Repeat the records below exactly, leaving out every picture.

[Provided records Boundary: Start]

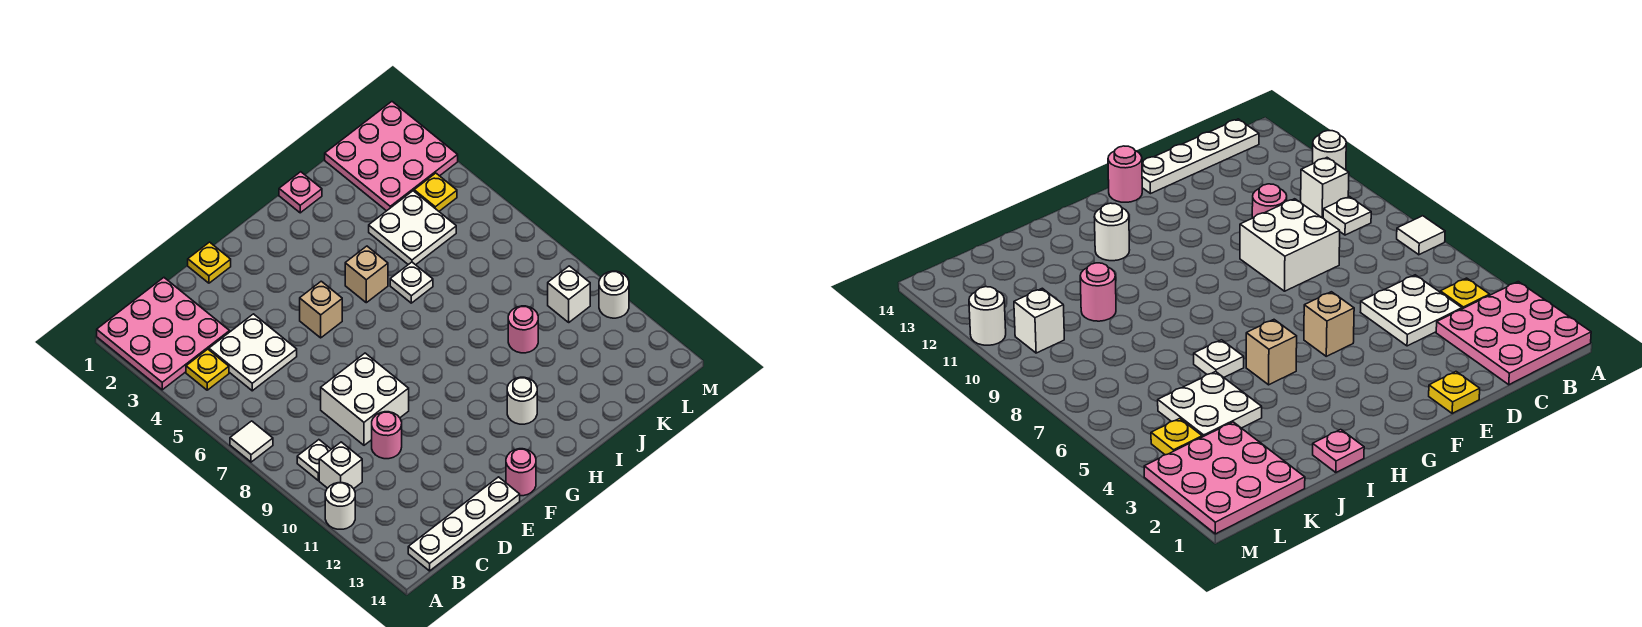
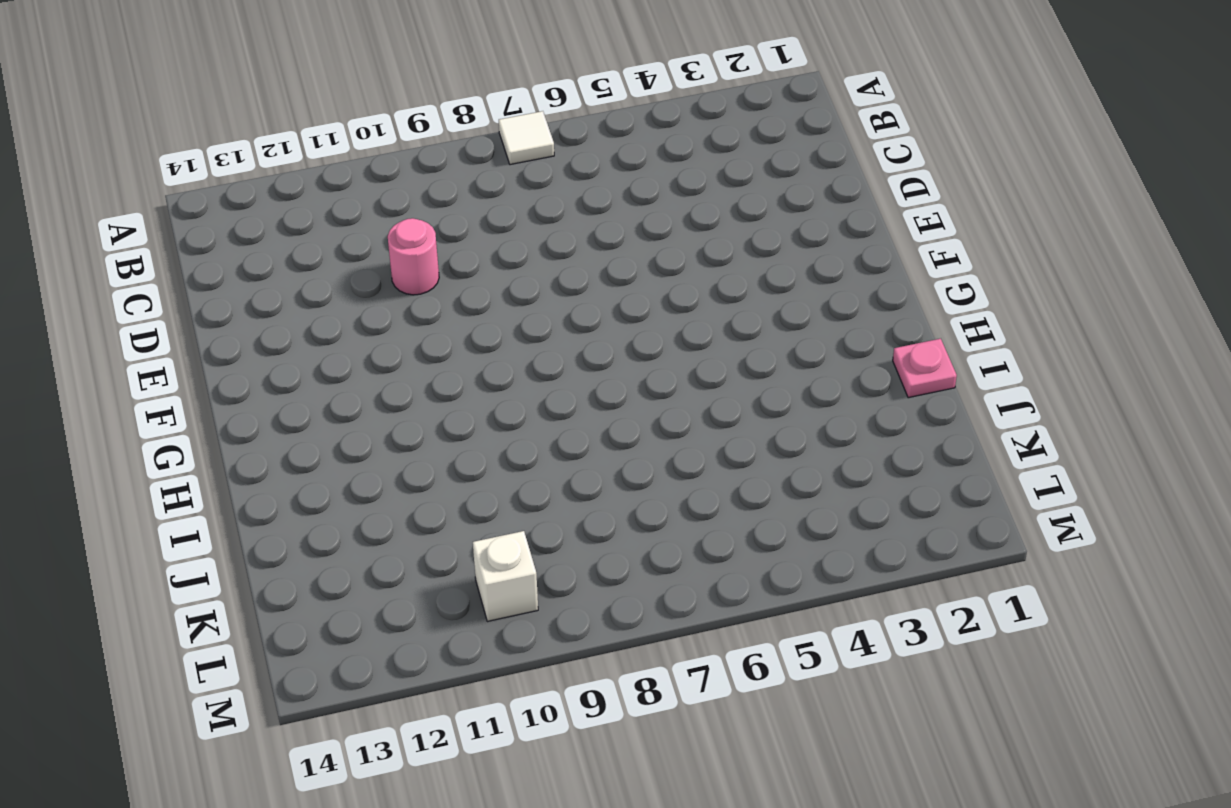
none -> pink plate A1:C3 level 1
none -> white round brick A11 level 1
none -> yellow plate B4 level 1

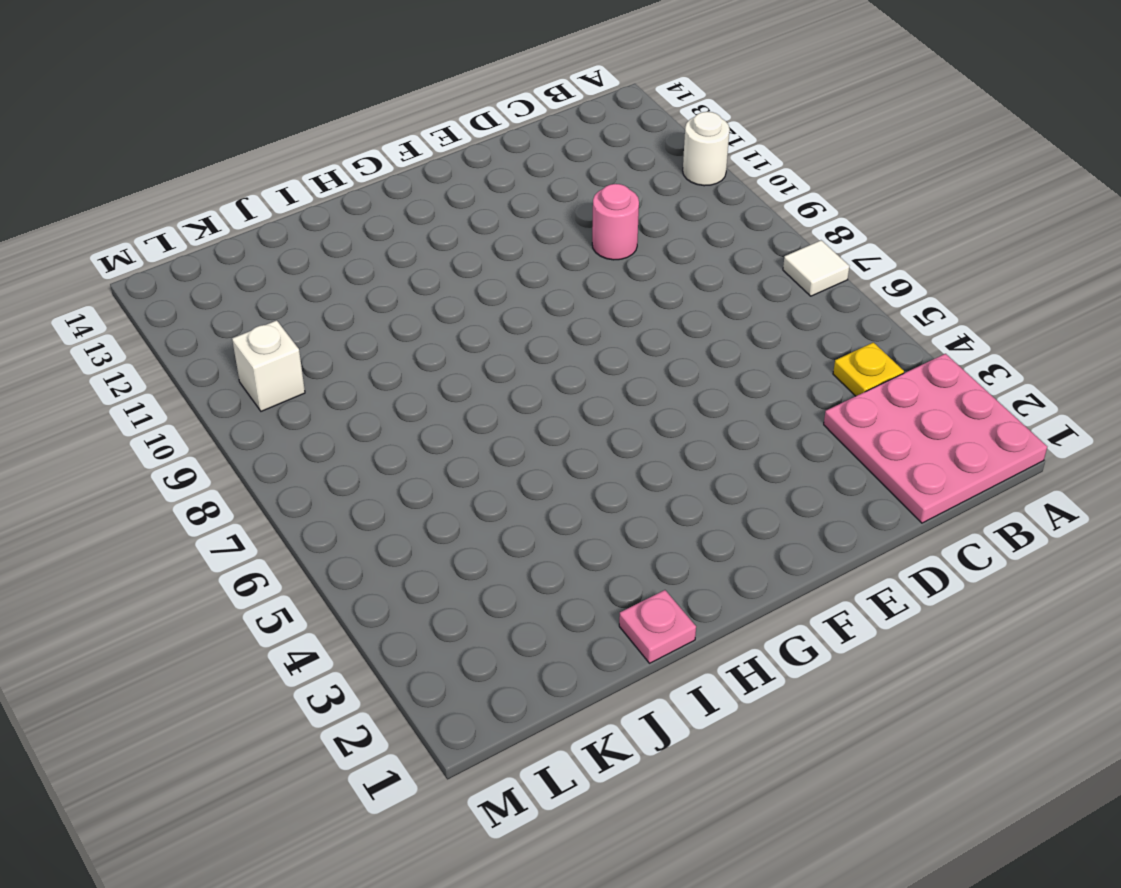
none -> white plate B9 level 1
none -> white brick B10 level 1
none -> white plate B14:E14 level 1

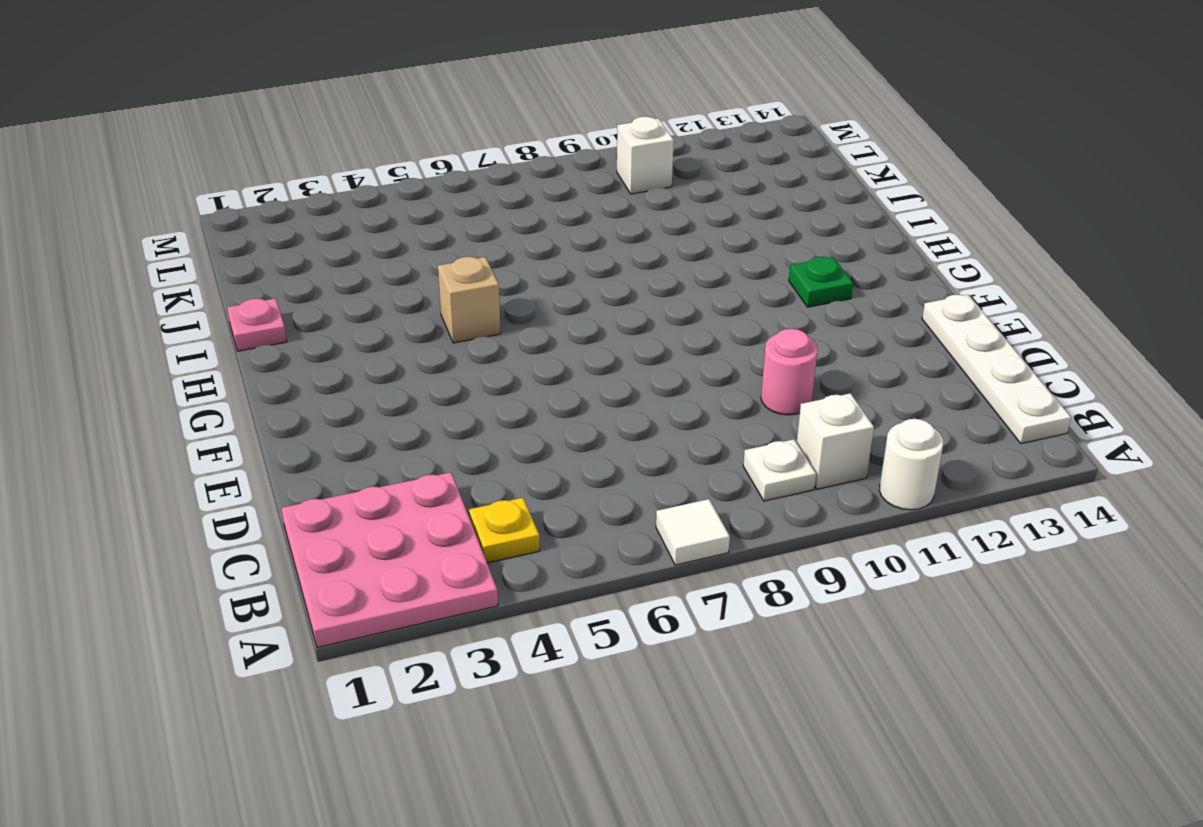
green plate G12 level 1 -> none
none -> white plate C4:D5 level 1
none -> white brick D8:E9 level 1
none -> yellow plate E1 level 1

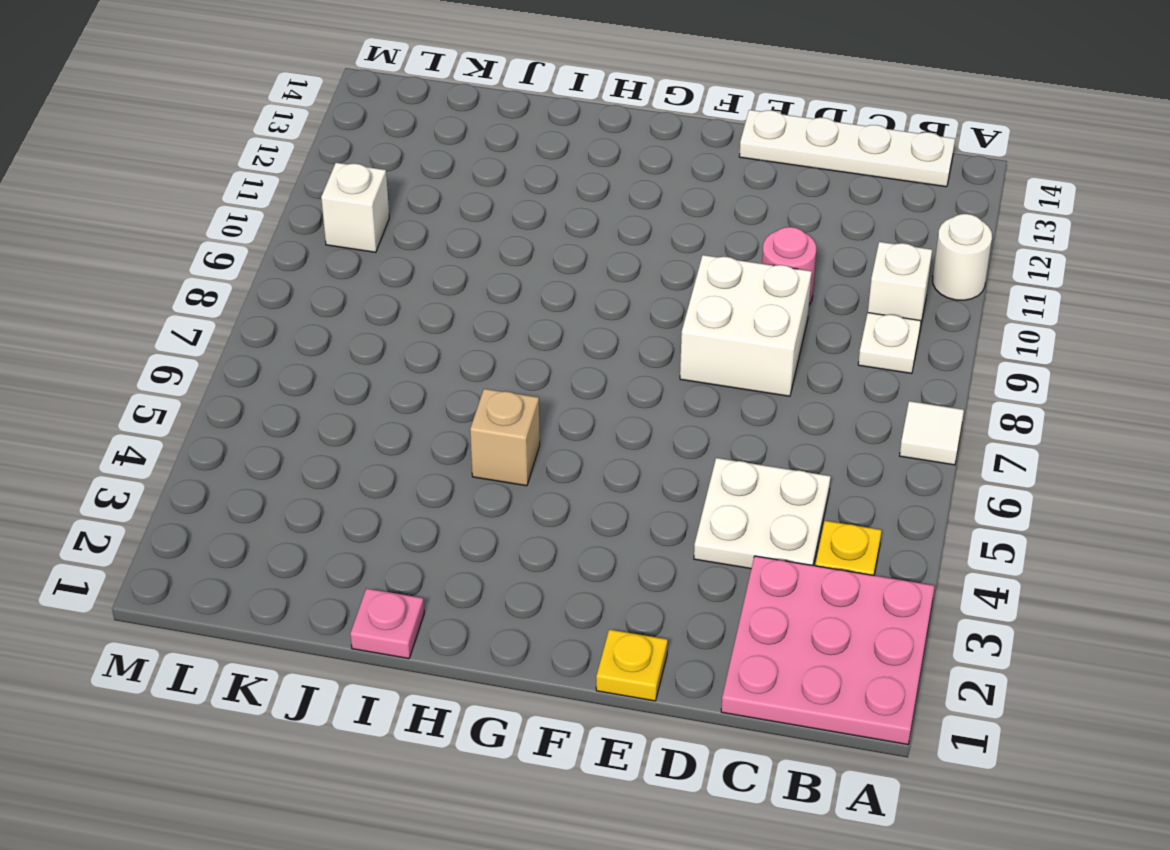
none -> tan brick F5 level 1
none -> pink round brick F14 level 1
none -> white round brick H12 level 1

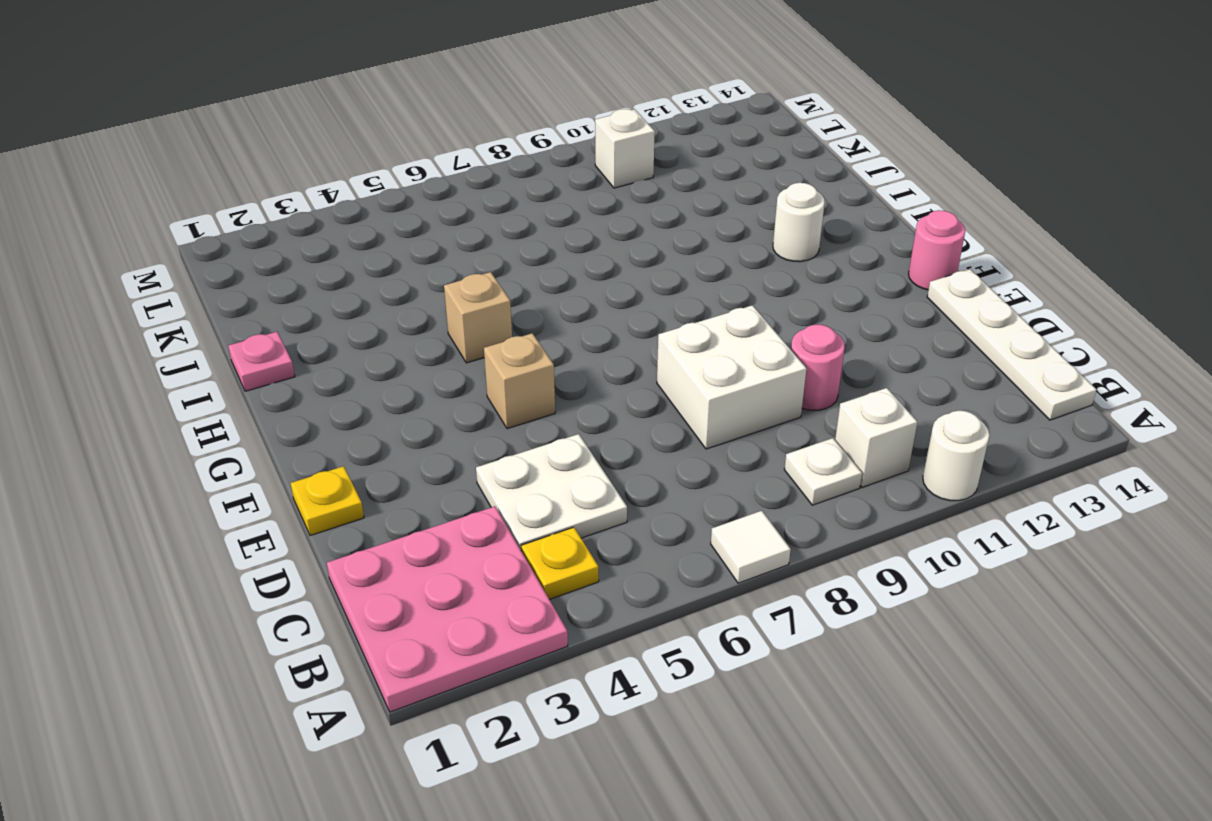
none -> white plate I6 level 1
none -> white plate J4:K5 level 1
none -> pink round brick J10 level 1

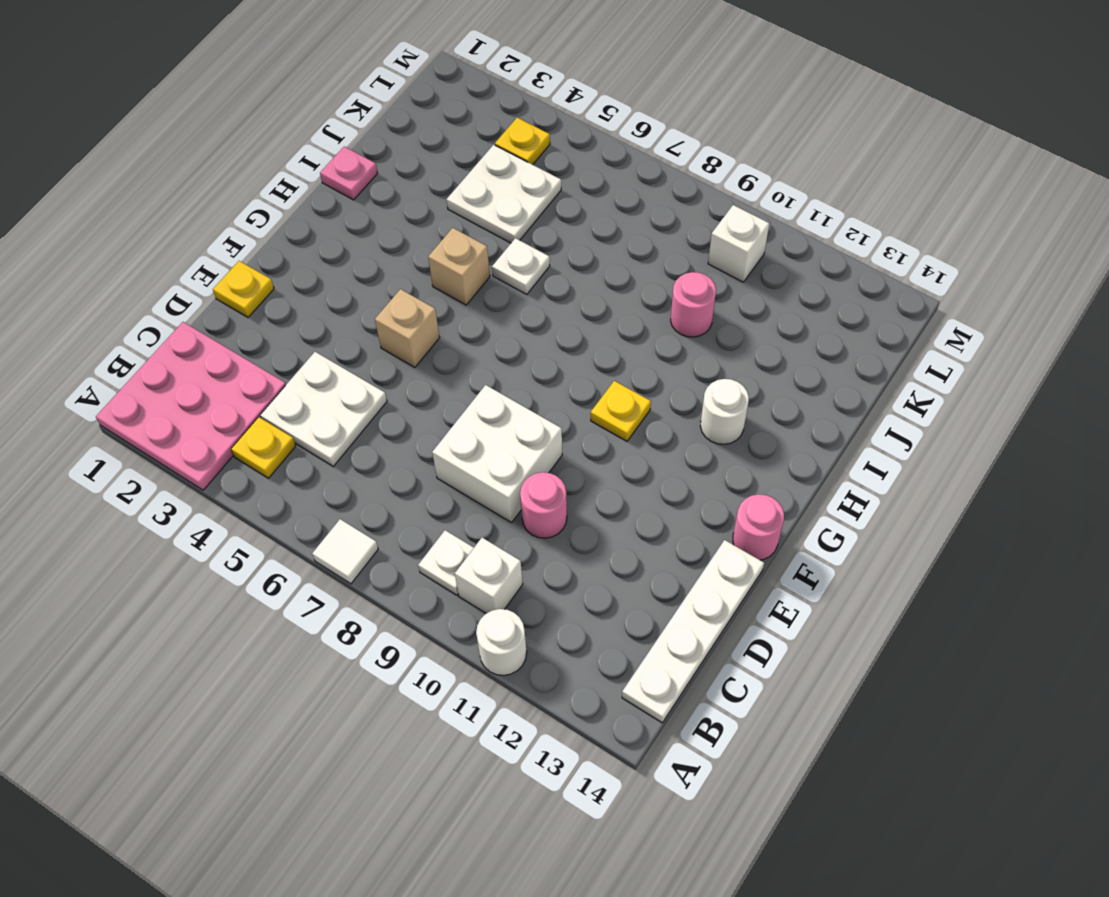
yellow plate G10 level 1 -> none
none -> pink plate K1:M3 level 1
none -> white round brick M11 level 1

[Provided records Boundary: End]

◆ Answer box ◆
none -> pink plate A1:C3 level 1
none -> white round brick A11 level 1
none -> yellow plate B4 level 1

none -> white plate B9 level 1
none -> white brick B10 level 1
none -> white plate B14:E14 level 1

green plate G12 level 1 -> none
none -> white plate C4:D5 level 1
none -> white brick D8:E9 level 1
none -> yellow plate E1 level 1

none -> tan brick F5 level 1
none -> pink round brick F14 level 1
none -> white round brick H12 level 1

none -> white plate I6 level 1
none -> white plate J4:K5 level 1
none -> pink round brick J10 level 1

yellow plate G10 level 1 -> none
none -> pink plate K1:M3 level 1
none -> white round brick M11 level 1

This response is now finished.